→ WHAT IS REQUIRED
Update the lines from the first one through the line containing "National cup [612, 20]" by changing "Le Havre" to "Lorient" and keeping everything else the same.

Item position lines:
--
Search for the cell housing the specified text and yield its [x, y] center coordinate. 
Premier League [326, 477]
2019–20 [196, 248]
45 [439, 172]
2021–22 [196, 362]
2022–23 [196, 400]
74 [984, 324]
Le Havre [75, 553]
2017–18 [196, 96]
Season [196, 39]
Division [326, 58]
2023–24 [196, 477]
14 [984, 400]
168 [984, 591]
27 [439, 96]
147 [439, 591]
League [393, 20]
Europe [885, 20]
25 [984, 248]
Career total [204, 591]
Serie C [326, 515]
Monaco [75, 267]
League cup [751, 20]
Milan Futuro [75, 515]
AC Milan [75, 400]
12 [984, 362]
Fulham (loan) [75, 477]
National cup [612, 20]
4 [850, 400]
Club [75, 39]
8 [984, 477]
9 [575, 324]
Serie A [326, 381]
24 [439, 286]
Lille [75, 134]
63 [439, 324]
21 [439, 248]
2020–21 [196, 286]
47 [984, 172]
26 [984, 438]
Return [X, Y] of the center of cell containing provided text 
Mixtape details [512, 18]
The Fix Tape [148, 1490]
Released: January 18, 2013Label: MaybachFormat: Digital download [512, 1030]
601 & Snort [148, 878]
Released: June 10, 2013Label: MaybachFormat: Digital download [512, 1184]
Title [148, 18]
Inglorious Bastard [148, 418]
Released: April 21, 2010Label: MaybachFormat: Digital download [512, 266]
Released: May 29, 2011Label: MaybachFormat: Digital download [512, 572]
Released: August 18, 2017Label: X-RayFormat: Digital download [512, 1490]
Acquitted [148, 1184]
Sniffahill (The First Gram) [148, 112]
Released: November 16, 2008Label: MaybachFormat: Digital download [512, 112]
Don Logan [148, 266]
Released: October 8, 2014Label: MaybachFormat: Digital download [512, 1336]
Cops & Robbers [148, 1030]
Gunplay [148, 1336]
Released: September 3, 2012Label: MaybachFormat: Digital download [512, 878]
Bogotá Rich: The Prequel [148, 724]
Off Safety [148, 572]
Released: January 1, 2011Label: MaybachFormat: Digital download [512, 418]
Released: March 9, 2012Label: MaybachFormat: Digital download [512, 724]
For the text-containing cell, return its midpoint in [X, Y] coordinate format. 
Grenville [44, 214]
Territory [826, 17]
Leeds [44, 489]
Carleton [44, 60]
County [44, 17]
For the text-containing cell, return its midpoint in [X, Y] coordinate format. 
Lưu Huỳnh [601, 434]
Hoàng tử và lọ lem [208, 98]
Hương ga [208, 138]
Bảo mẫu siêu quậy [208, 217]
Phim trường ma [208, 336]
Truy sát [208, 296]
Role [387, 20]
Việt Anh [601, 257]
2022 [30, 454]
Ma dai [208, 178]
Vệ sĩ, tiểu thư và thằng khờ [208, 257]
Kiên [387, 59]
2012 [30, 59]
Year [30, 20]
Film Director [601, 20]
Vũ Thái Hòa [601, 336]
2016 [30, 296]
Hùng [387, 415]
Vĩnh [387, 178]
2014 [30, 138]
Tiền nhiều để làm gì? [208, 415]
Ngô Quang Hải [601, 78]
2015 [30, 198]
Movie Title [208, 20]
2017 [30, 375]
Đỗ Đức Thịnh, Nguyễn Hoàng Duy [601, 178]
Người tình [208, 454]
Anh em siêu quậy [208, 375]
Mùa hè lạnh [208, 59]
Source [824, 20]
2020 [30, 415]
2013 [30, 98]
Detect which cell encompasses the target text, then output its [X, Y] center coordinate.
--
→ RIGHT ANSWER
Search for the cell housing the specified text and yield its [x, y] center coordinate. 
Premier League [326, 477]
2019–20 [196, 248]
45 [439, 172]
2021–22 [196, 362]
2022–23 [196, 400]
74 [984, 324]
Lorient [75, 553]
2017–18 [196, 96]
Season [196, 39]
Division [326, 58]
2023–24 [196, 477]
14 [984, 400]
168 [984, 591]
27 [439, 96]
147 [439, 591]
League [393, 20]
Europe [885, 20]
25 [984, 248]
Career total [204, 591]
Serie C [326, 515]
Monaco [75, 267]
League cup [751, 20]
Milan Futuro [75, 515]
AC Milan [75, 400]
12 [984, 362]
Fulham (loan) [75, 477]
National cup [612, 20]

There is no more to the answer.